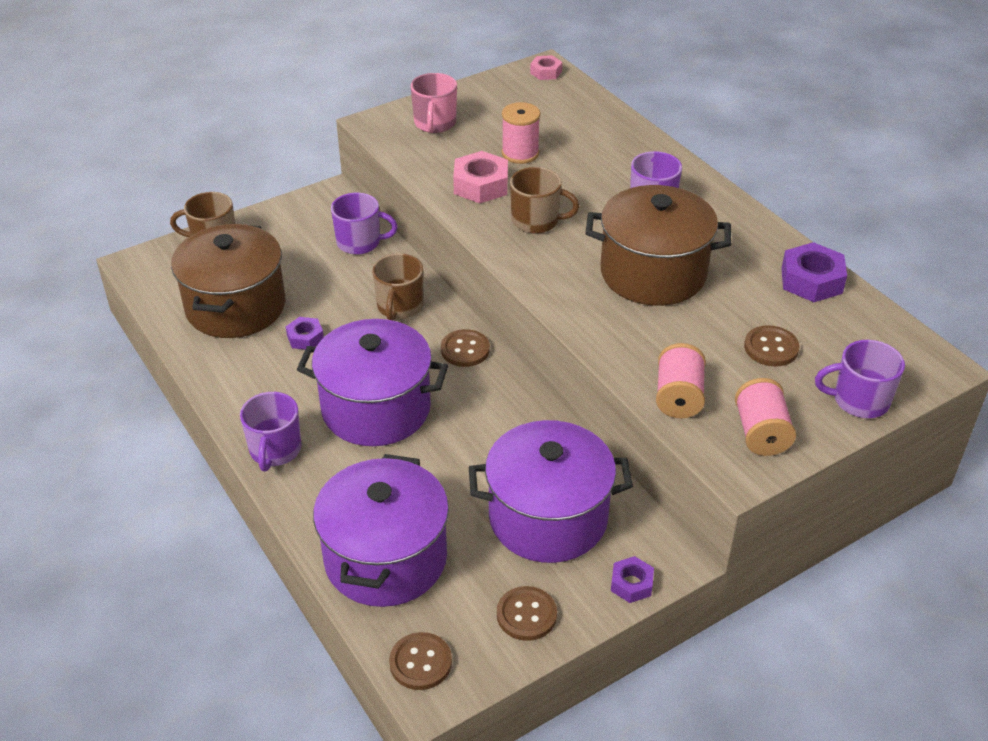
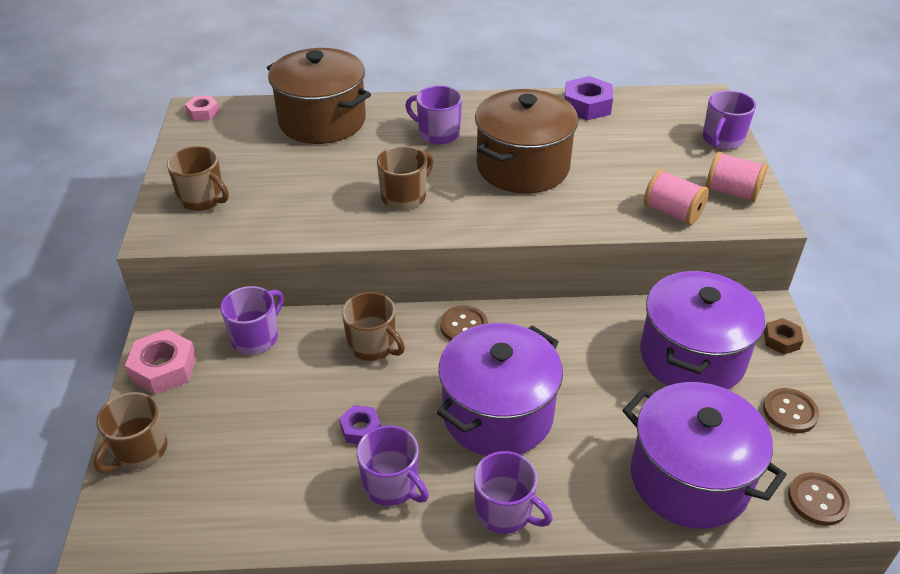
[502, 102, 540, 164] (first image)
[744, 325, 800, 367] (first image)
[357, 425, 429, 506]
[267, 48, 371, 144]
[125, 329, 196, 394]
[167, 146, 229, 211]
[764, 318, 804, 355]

==

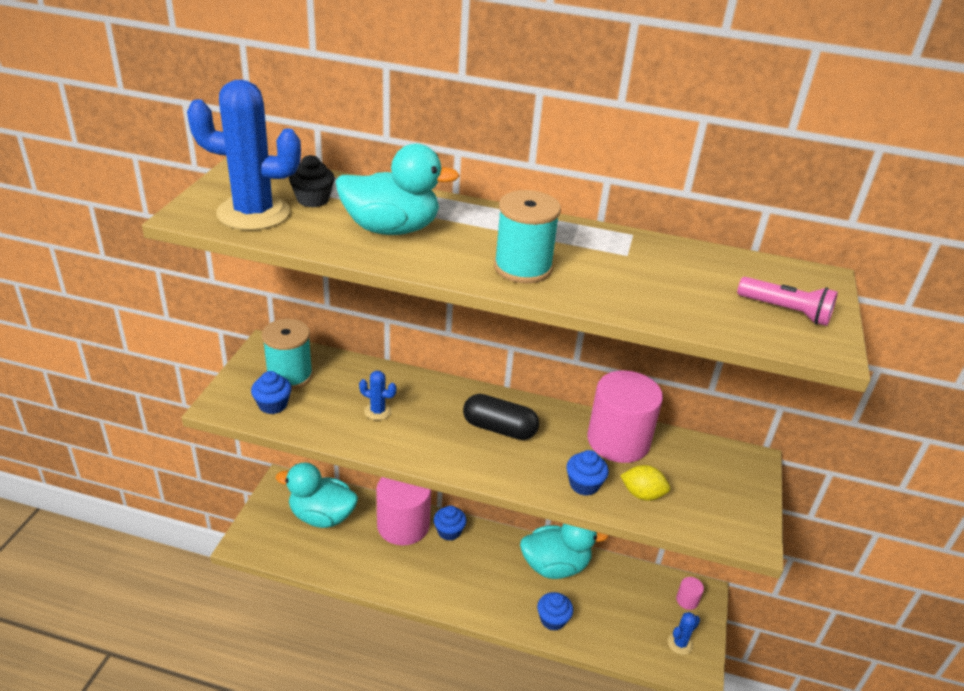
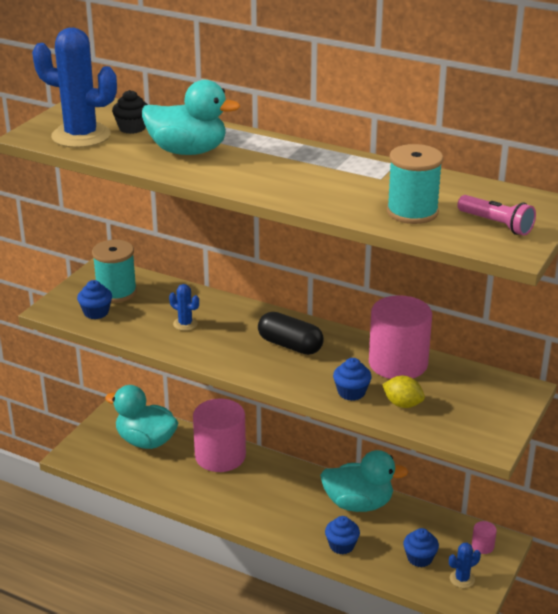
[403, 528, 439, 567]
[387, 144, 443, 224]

- What is expected
As the answer, set down only the lines from the data above between the one holding "[502, 102, 540, 164] (first image)" and the one holding "[764, 318, 804, 355]", inclusive, exactly as they read.

- Output below
[502, 102, 540, 164] (first image)
[744, 325, 800, 367] (first image)
[357, 425, 429, 506]
[267, 48, 371, 144]
[125, 329, 196, 394]
[167, 146, 229, 211]
[764, 318, 804, 355]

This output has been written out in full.